# [Task to complete]
For this exercise, repeat the records below exactly and omit every picture.

# [Available data]
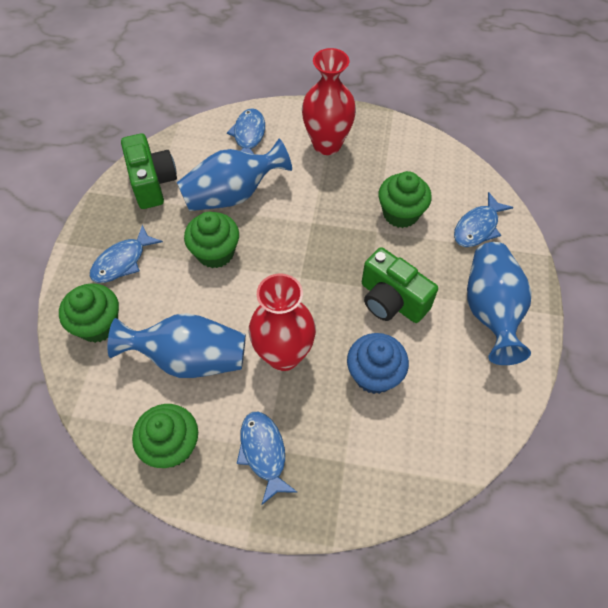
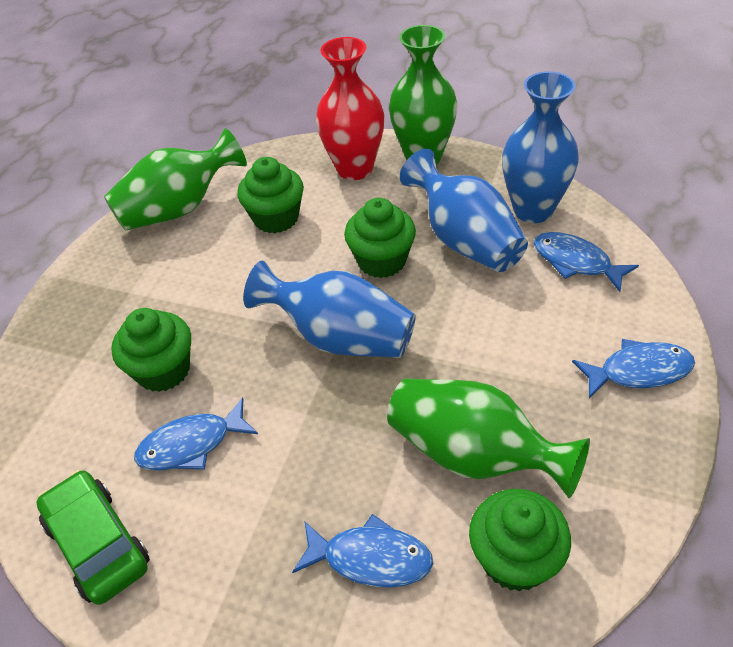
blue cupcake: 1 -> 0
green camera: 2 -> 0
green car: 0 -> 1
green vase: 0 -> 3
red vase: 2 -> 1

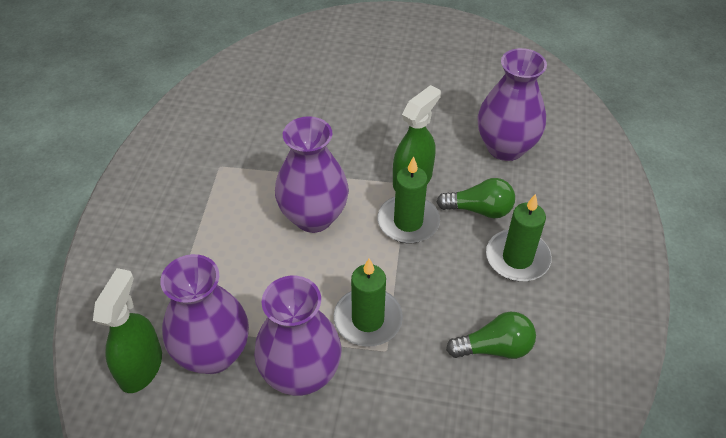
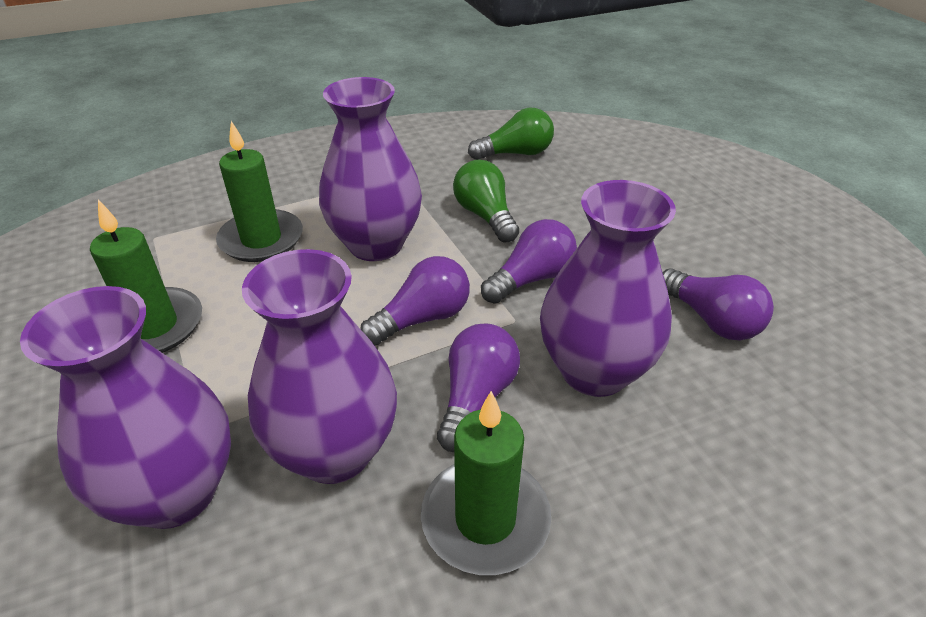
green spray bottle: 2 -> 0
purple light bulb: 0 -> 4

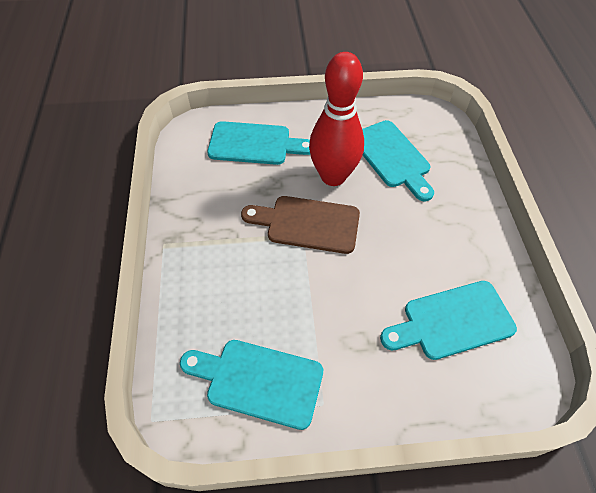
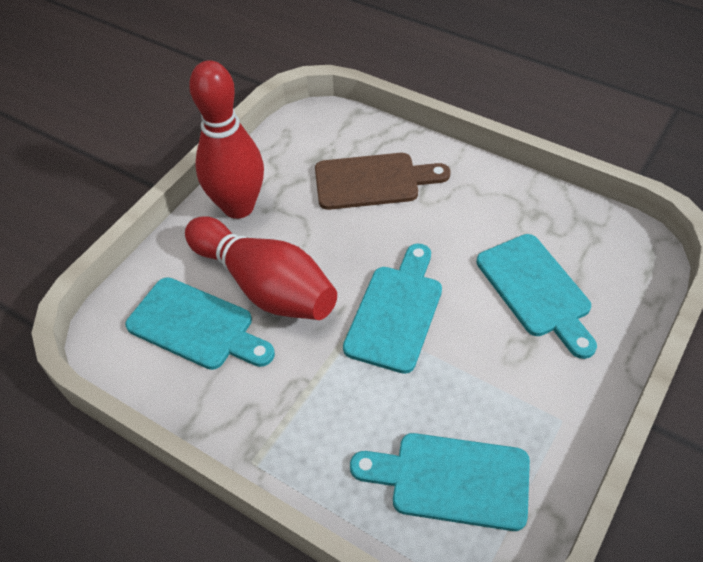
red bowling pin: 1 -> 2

# [Task output]
blue cupcake: 1 -> 0
green camera: 2 -> 0
green car: 0 -> 1
green vase: 0 -> 3
red vase: 2 -> 1

green spray bottle: 2 -> 0
purple light bulb: 0 -> 4

red bowling pin: 1 -> 2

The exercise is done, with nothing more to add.